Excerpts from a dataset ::
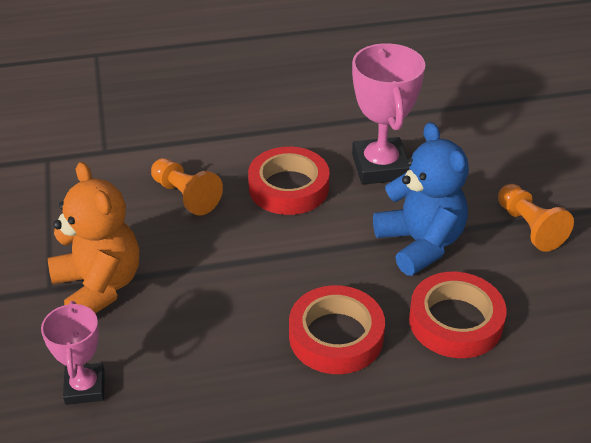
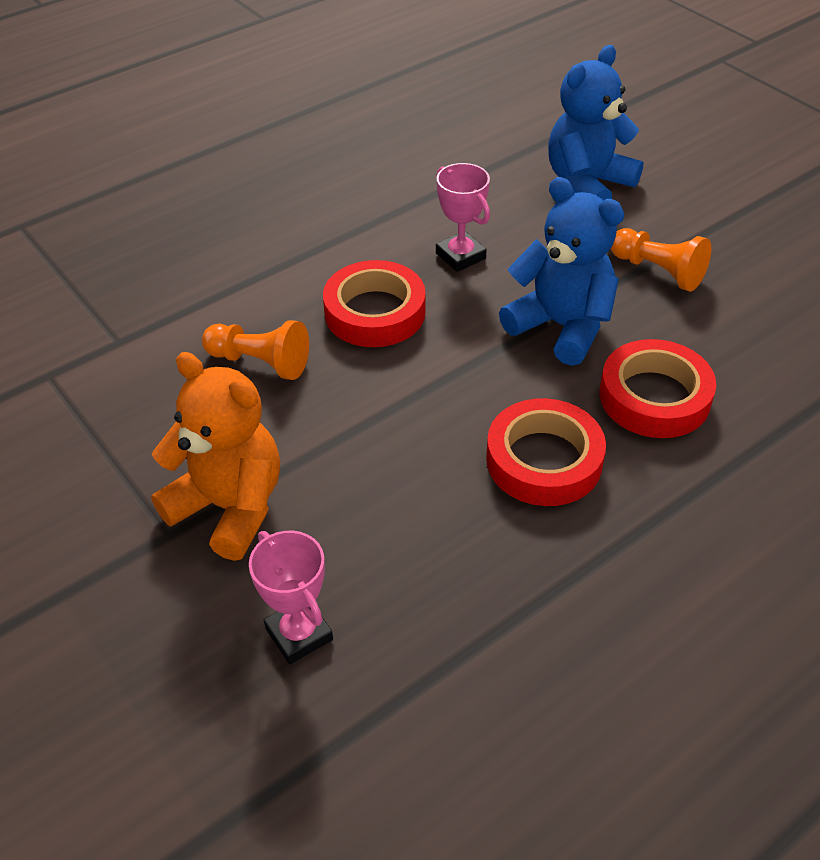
camera: 25 degrees left, 5 degrees up
pink trophy [352,43,425,184] -> pink trophy [436,163,490,272], size x0.61
none -> blue teddy bear [548,45,644,200]

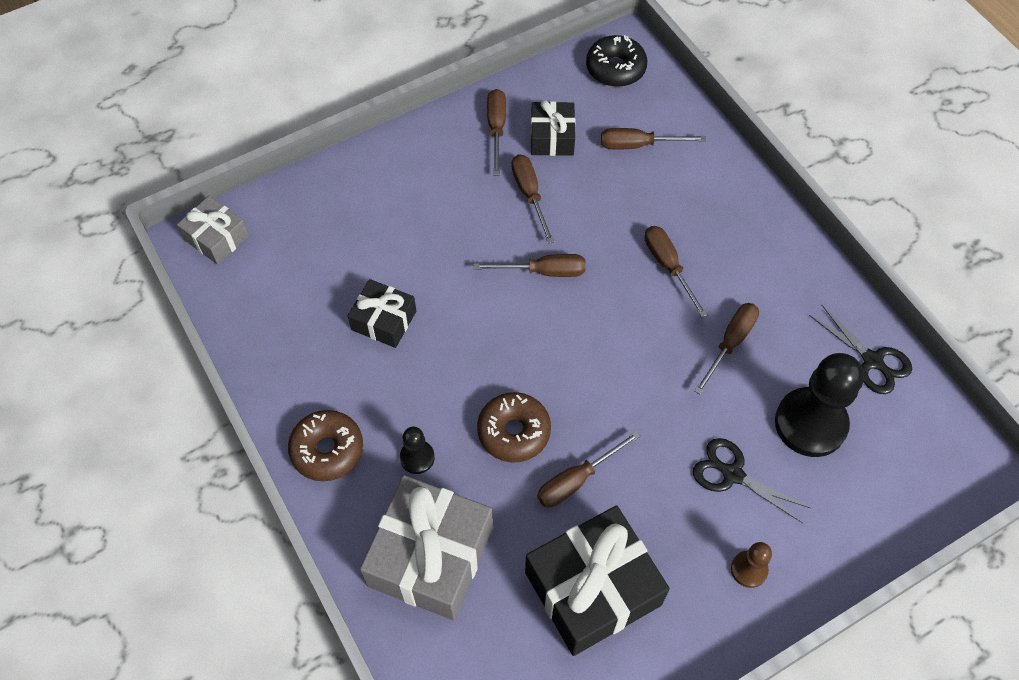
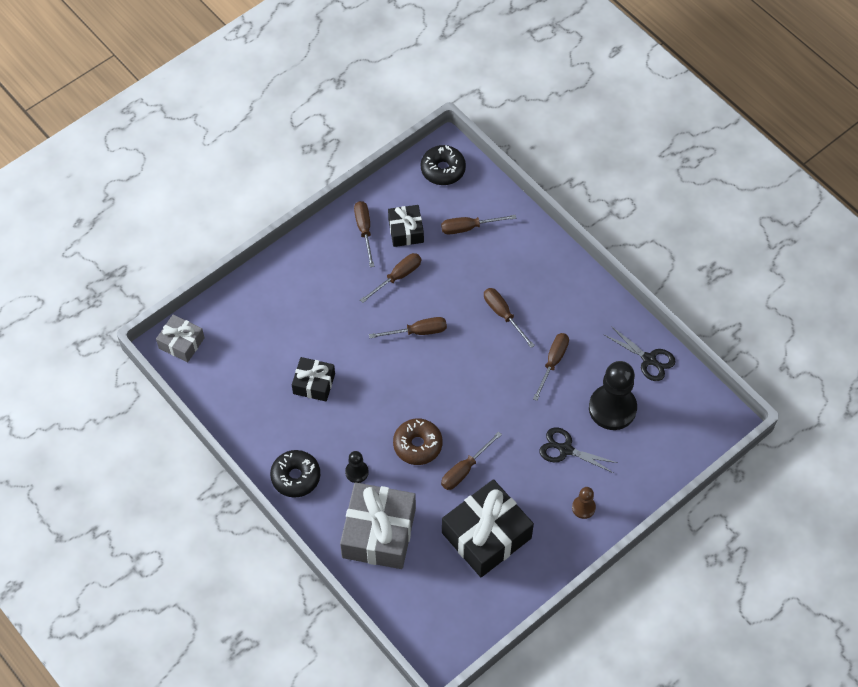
camera: 10 degrees left, 0 degrees up
brown donut [288,410,363,481] -> black donut [270,450,320,498]
brown screwdriver [512,154,554,244] -> brown screwdriver turned 75 degrees clockwise [360,253,421,303]

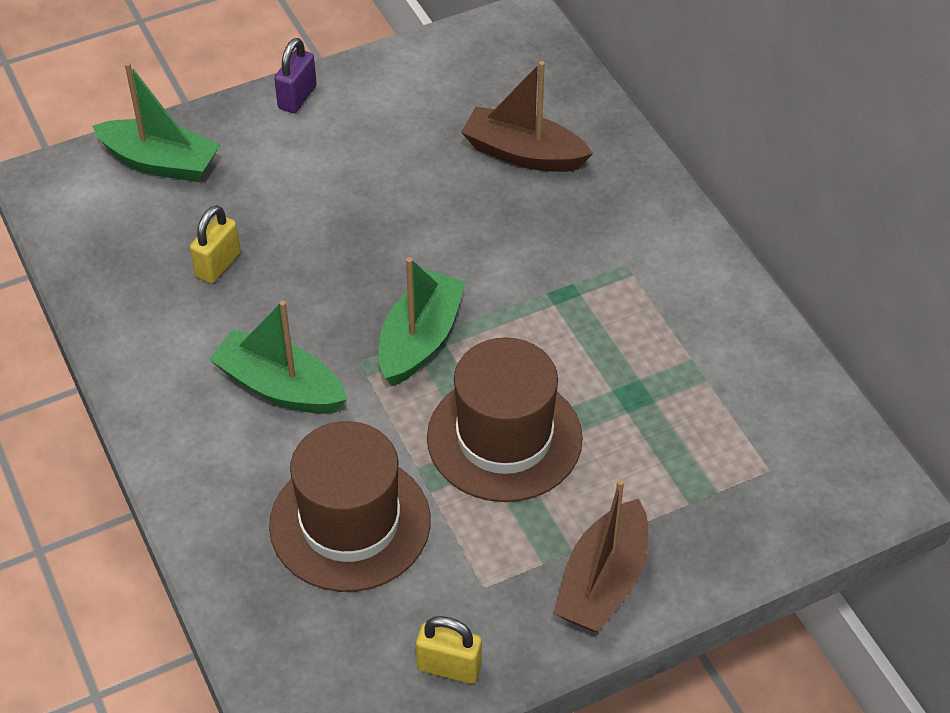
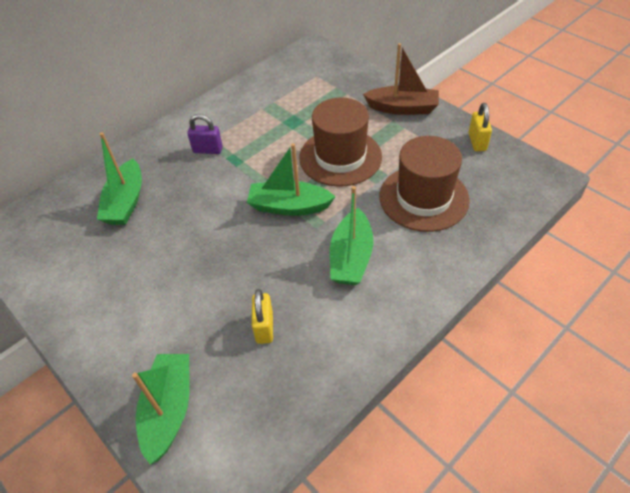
camera: 105 degrees left, 0 degrees up
yellow padlock [190,205,241,284] -> yellow padlock turned 75 degrees clockwise [252,289,273,344]
purple padlock [274,38,317,113] -> purple padlock moved to [187,114,223,154]
brown boat [461,61,593,172] -> green boat [97,132,142,225]

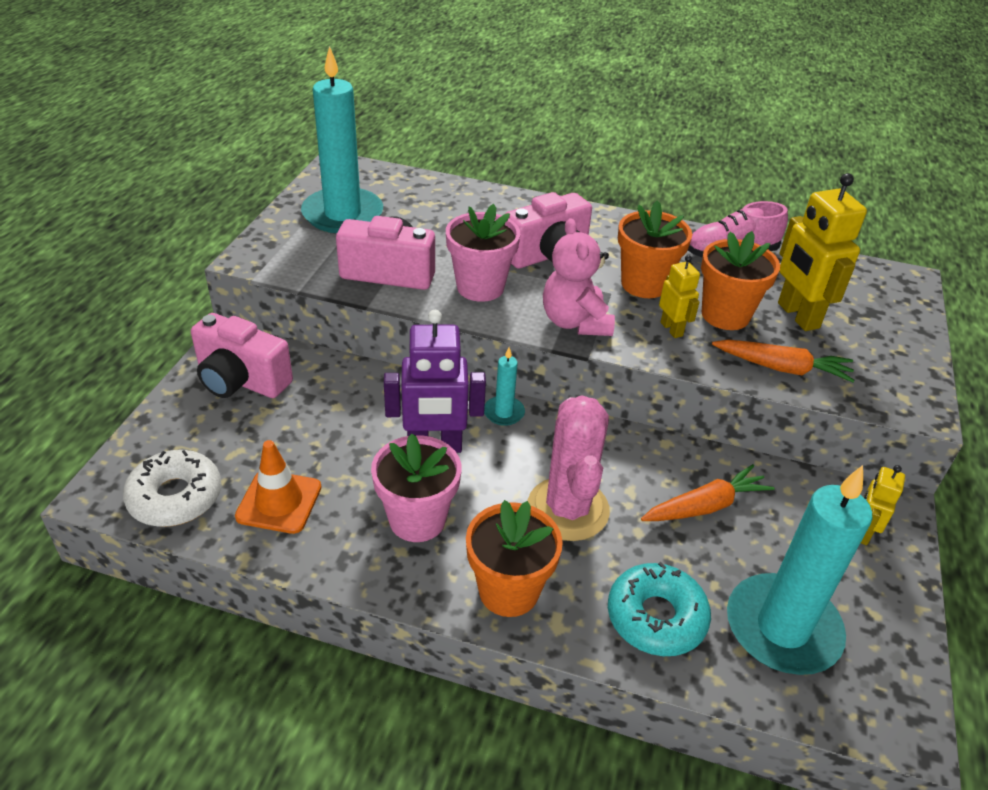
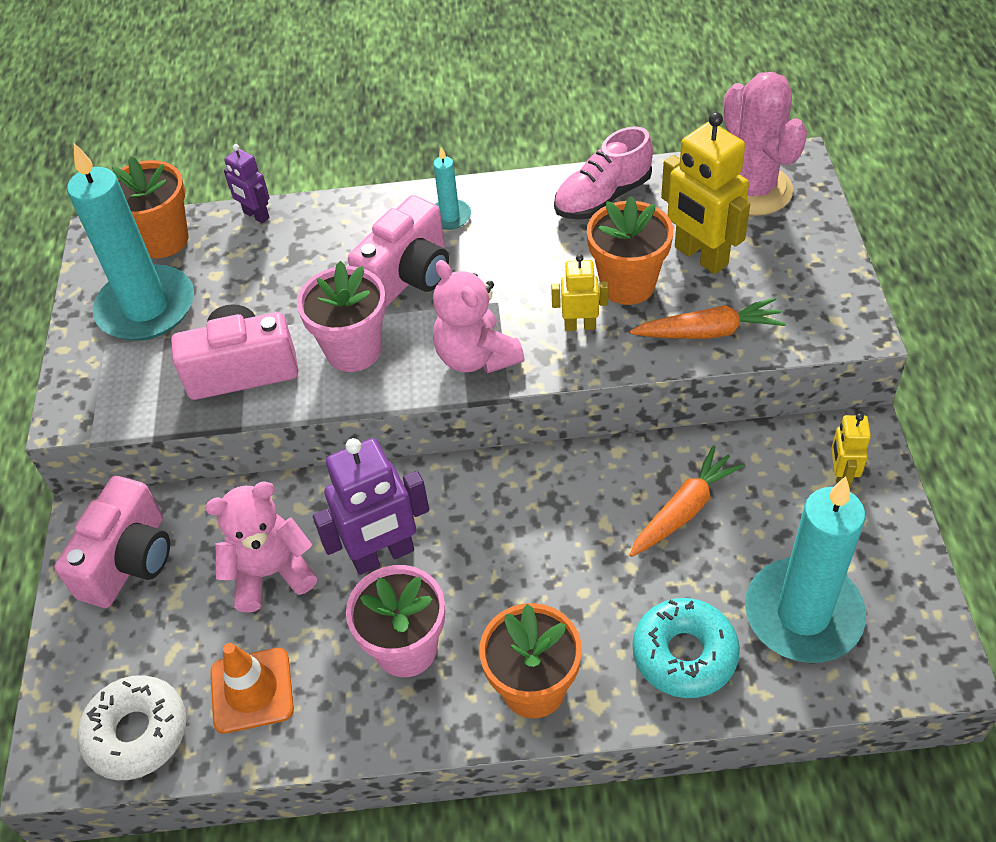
camera: 15 degrees left, 10 degrees up
pink camera [191,313,293,398] -> pink camera turned 75 degrees counterclockwise [54,476,170,608]
turquoise candle [484,347,525,426] -> turquoise candle moved to [433,147,471,230]
pink cactus [527,395,610,541] -> pink cactus moved to [723,72,807,216]
orange flower pot [618,200,692,298] -> orange flower pot moved to [112,156,189,258]
yellow robot [659,255,700,338] -> yellow robot turned 45 degrees counterclockwise [551,254,609,331]
none -> pink teddy bear [205,481,317,613]
none -> purple robot [224,144,270,224]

Work required ::
Go over the data and return every line that includes the word "yellow".

Answer to the exercise ::
yellow padlock [190,205,241,284] -> yellow padlock turned 75 degrees clockwise [252,289,273,344]
yellow robot [659,255,700,338] -> yellow robot turned 45 degrees counterclockwise [551,254,609,331]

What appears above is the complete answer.